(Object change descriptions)
====

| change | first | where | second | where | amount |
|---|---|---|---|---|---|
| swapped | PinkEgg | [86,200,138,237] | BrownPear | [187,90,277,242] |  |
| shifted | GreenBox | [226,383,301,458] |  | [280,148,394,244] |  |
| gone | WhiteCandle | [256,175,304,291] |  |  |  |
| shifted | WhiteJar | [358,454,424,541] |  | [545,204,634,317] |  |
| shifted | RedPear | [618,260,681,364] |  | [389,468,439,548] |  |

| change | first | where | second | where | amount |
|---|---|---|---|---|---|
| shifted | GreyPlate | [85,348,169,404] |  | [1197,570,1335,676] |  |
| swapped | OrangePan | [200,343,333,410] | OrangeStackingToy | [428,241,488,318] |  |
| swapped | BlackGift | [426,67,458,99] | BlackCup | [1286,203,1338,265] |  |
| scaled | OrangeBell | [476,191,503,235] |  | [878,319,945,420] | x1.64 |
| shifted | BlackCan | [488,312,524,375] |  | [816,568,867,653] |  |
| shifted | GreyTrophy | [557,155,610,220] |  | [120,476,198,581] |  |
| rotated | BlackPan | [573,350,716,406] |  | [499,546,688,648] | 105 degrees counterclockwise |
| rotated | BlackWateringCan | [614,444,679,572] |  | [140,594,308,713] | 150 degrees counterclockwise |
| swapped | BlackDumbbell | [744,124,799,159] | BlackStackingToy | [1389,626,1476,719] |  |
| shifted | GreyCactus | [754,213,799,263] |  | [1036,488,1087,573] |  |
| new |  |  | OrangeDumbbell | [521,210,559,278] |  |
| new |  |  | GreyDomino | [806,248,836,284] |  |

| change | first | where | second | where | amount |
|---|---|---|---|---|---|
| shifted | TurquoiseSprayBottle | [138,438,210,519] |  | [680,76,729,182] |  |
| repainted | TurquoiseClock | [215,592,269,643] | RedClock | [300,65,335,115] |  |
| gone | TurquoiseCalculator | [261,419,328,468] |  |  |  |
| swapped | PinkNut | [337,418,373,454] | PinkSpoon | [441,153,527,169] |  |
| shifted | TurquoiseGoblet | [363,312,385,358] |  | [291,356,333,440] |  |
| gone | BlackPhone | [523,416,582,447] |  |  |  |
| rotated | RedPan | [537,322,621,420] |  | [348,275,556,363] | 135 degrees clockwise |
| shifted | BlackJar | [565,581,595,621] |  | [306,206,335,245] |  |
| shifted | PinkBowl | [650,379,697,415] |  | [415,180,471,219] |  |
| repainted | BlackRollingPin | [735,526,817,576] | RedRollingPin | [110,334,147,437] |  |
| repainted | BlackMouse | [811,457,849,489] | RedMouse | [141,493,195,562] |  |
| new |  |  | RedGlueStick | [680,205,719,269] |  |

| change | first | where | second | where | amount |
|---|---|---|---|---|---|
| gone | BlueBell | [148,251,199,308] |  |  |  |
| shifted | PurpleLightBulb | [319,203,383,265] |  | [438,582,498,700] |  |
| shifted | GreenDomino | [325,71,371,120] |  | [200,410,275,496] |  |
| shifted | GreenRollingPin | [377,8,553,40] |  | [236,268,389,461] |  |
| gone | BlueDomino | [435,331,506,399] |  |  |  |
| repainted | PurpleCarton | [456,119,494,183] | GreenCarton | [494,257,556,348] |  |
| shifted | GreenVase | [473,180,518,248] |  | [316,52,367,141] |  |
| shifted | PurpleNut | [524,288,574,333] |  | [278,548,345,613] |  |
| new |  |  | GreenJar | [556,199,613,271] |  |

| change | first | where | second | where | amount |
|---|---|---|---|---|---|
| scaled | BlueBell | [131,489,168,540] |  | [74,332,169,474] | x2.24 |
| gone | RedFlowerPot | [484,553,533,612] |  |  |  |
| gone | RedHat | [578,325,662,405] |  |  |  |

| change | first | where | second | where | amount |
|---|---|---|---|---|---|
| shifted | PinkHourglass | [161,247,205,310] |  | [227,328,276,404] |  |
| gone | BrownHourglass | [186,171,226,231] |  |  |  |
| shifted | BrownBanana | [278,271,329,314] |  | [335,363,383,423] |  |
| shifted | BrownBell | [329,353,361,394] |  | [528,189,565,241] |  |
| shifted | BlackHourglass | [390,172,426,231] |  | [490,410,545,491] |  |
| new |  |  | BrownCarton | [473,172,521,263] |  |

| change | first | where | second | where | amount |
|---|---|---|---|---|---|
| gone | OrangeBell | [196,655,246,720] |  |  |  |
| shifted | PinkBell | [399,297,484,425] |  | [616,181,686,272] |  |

====

Starting with the line that holds "shifted | GreenBox" and ending with the line that holds "shifted | WhiteJar", retype every line in the data above exactly, and nothing else.

• [OUTPUT OF THE TASK]
| shifted | GreenBox | [226,383,301,458] |  | [280,148,394,244] |  |
| gone | WhiteCandle | [256,175,304,291] |  |  |  |
| shifted | WhiteJar | [358,454,424,541] |  | [545,204,634,317] |  |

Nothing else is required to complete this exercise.